▶ [What to produce]: Read the records below and copy each line that contains "none".

=== Begin Enclosure ===

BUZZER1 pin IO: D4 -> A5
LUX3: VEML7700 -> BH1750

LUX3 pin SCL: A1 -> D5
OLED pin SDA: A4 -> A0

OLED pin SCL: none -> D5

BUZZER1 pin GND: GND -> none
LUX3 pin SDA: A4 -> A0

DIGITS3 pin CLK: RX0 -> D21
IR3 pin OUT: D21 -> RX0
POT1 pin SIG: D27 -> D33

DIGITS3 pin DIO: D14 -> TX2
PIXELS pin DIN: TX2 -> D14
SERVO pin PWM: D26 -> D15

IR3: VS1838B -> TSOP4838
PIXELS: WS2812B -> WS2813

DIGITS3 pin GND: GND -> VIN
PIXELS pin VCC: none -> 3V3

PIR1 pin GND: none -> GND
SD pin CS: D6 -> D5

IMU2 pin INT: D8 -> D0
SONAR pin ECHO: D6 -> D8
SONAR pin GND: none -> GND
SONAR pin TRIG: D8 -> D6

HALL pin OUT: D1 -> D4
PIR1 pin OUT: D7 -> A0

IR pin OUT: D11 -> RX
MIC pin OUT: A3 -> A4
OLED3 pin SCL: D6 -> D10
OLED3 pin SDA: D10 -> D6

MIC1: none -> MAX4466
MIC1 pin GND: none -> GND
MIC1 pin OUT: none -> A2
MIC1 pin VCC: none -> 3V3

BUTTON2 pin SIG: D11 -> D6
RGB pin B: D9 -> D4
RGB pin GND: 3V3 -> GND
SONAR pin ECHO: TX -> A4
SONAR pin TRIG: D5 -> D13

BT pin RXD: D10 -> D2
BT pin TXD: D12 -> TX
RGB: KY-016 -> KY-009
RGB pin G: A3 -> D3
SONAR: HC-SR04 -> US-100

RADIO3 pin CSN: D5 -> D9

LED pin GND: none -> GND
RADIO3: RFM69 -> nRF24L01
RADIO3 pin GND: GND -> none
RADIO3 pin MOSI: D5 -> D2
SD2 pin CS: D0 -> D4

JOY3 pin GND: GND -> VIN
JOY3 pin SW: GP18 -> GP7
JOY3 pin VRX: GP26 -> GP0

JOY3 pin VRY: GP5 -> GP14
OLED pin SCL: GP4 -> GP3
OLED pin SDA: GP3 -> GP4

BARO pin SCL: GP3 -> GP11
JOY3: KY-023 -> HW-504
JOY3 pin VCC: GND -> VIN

=== End Enclosure ===

▶ [Exercise solution]:
OLED pin SCL: none -> D5
BUZZER1 pin GND: GND -> none
PIXELS pin VCC: none -> 3V3
PIR1 pin GND: none -> GND
SONAR pin GND: none -> GND
MIC1: none -> MAX4466
MIC1 pin GND: none -> GND
MIC1 pin OUT: none -> A2
MIC1 pin VCC: none -> 3V3
LED pin GND: none -> GND
RADIO3 pin GND: GND -> none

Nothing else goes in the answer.